Directions → In the data that follows, find the line with "cyan tile C12 level"; transcribe it, every later line up to the one with "tan brick J10", and that line as well, exactly and with no others.

Data for analysis →

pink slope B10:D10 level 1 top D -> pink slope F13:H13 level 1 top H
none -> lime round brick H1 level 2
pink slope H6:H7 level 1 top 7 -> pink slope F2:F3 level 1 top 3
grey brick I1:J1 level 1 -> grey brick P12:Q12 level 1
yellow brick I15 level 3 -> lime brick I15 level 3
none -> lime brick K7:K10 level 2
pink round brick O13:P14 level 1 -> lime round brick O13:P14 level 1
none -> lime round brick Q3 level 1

* * *

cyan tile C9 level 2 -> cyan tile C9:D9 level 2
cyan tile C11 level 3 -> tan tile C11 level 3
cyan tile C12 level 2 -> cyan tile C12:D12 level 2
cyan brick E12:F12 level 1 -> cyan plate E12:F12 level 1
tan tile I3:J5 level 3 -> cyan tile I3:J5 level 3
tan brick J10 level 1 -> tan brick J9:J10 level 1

---

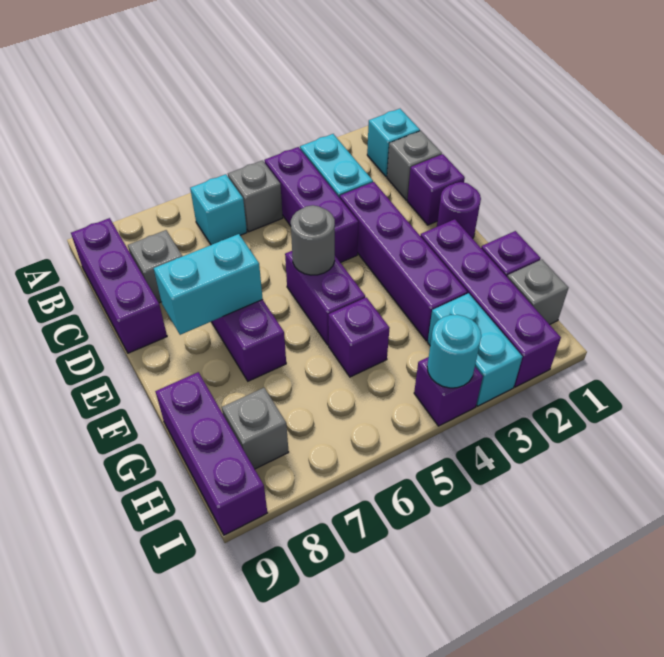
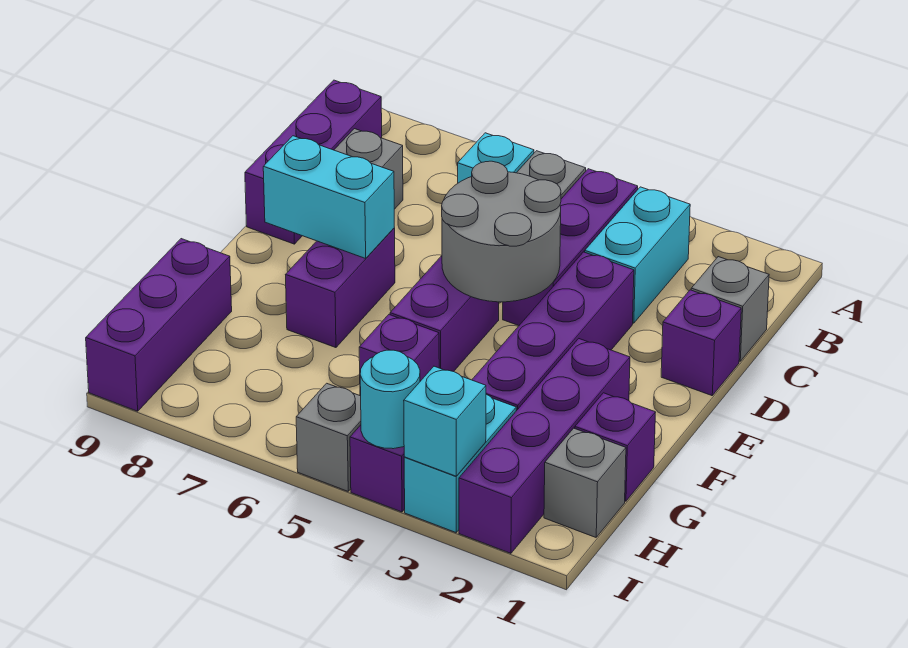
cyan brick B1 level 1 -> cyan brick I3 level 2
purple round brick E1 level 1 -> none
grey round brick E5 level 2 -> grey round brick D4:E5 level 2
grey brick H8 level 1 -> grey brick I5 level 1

Task output →
cyan tile C12 level 2 -> cyan tile C12:D12 level 2
cyan brick E12:F12 level 1 -> cyan plate E12:F12 level 1
tan tile I3:J5 level 3 -> cyan tile I3:J5 level 3
tan brick J10 level 1 -> tan brick J9:J10 level 1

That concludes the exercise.